• [The problem]: What you return should be the lines of the data containing "pink", each in full.

• [Dataset records]:
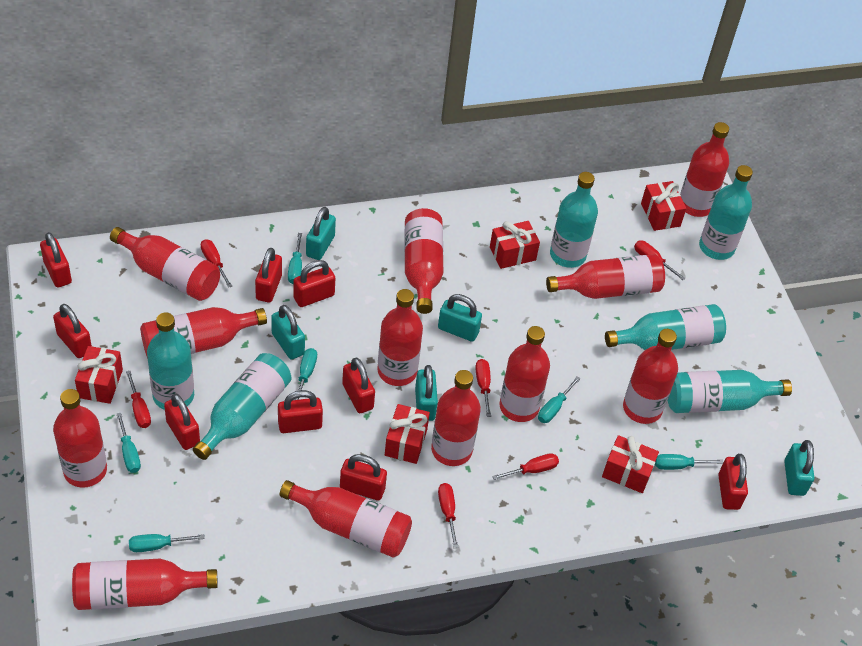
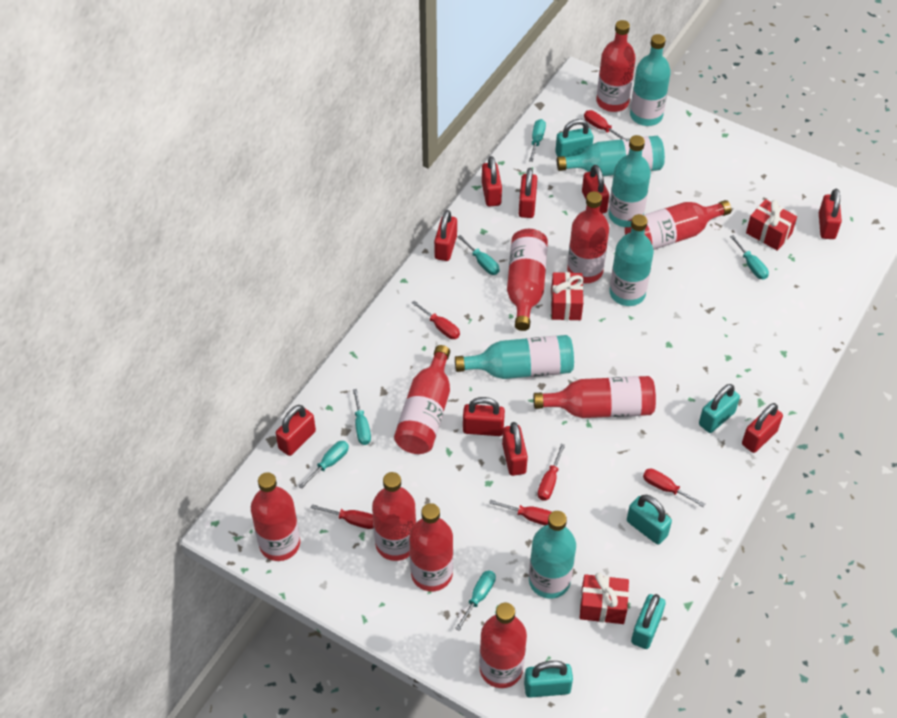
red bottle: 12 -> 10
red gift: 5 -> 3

---

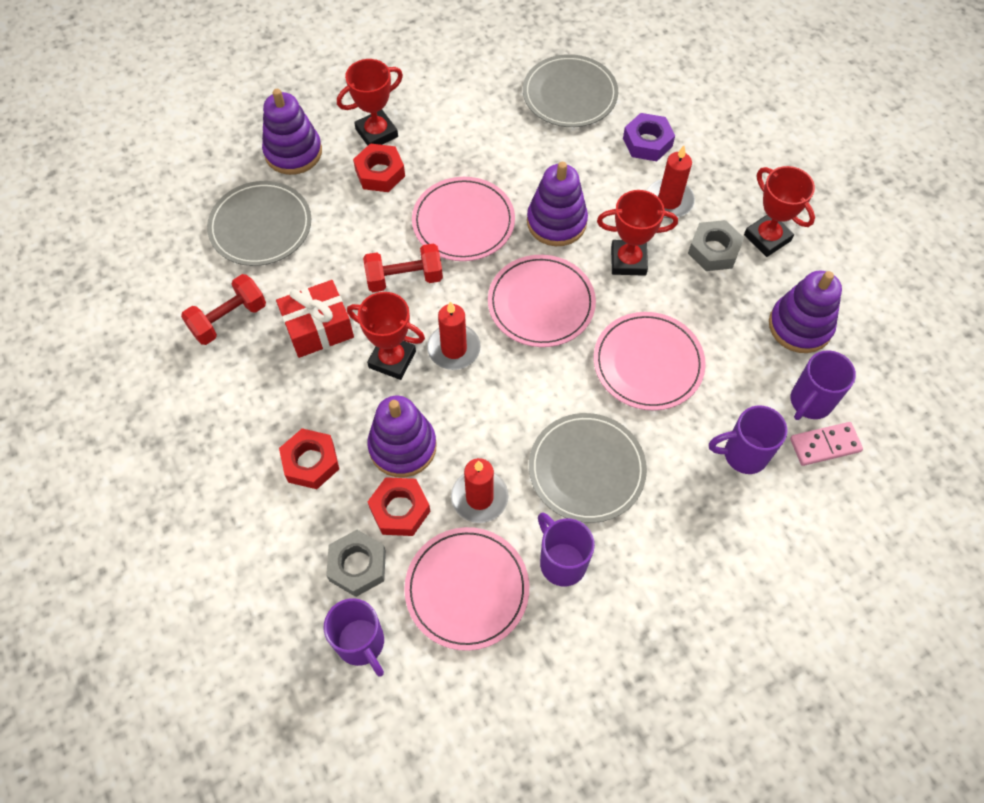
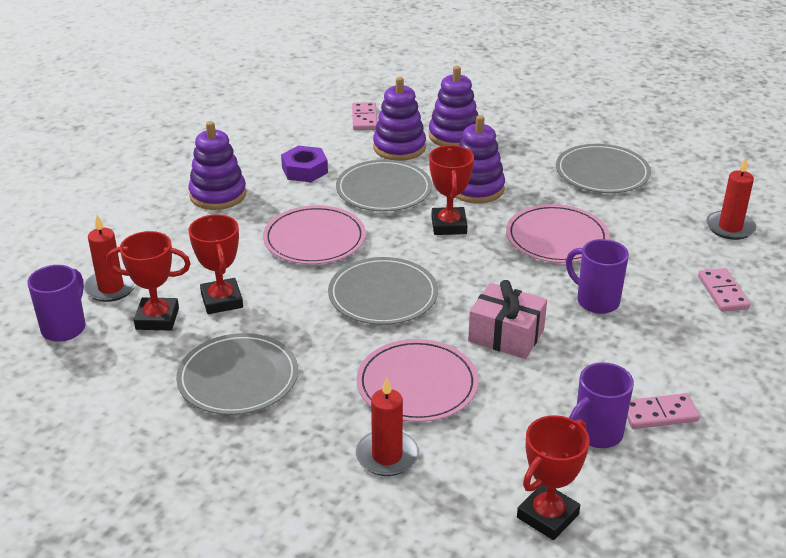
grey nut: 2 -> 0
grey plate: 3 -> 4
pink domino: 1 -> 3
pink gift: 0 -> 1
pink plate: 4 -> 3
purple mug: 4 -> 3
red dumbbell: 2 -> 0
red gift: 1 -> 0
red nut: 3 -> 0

• [Exercise solution]:
pink domino: 1 -> 3
pink gift: 0 -> 1
pink plate: 4 -> 3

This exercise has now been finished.